=== Begin Enclosure ===
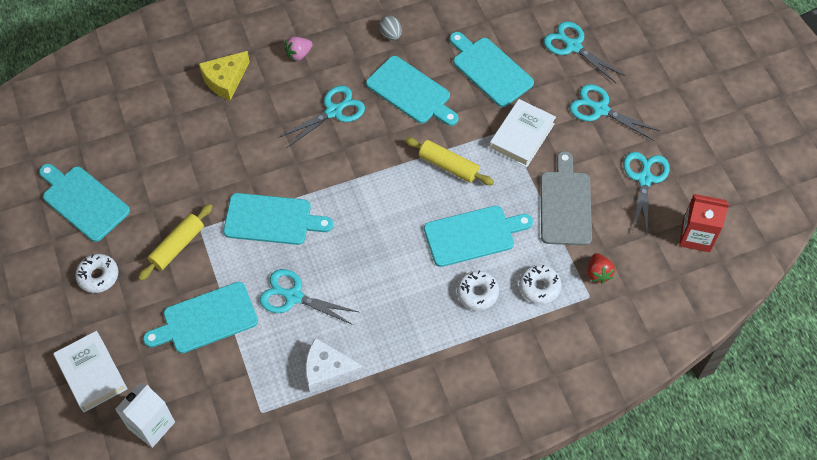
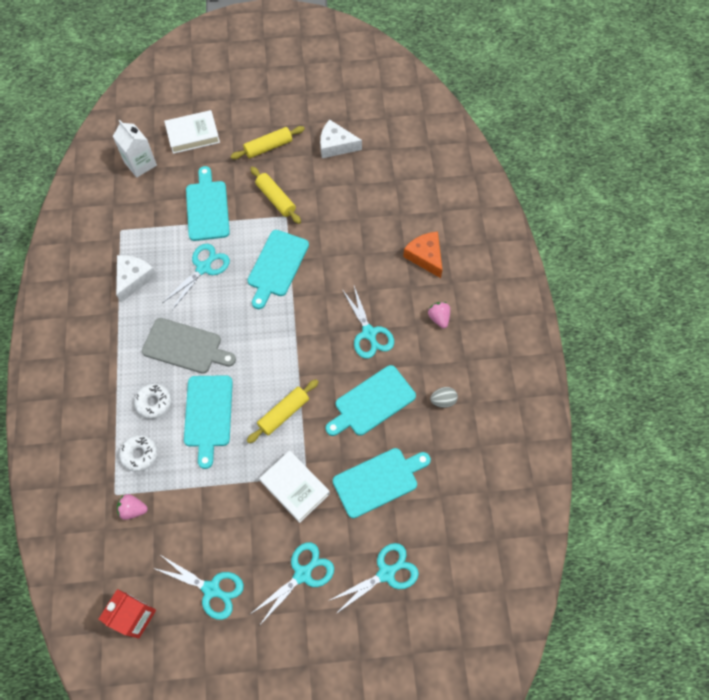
camera: 105 degrees right, 5 degrees up
(83, 201) = (336, 145): turquoise cutting board -> white cheese
(98, 276) = (268, 147): white donut -> yellow rolling pin
(225, 80) = (425, 256): yellow cheese -> orange cheese
(565, 204) = (210, 504): grey cutting board -> grey cutting board (185, 347)
(598, 273) = (133, 509): red strawberry -> pink strawberry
=== End Enclosure ===
* ACTIVITY: Every line above should be copied exactly, apart from any pictures.

* OUTPUT BELOW:
camera: 105 degrees right, 5 degrees up
(83, 201) = (336, 145): turquoise cutting board -> white cheese
(98, 276) = (268, 147): white donut -> yellow rolling pin
(225, 80) = (425, 256): yellow cheese -> orange cheese
(565, 204) = (210, 504): grey cutting board -> grey cutting board (185, 347)
(598, 273) = (133, 509): red strawberry -> pink strawberry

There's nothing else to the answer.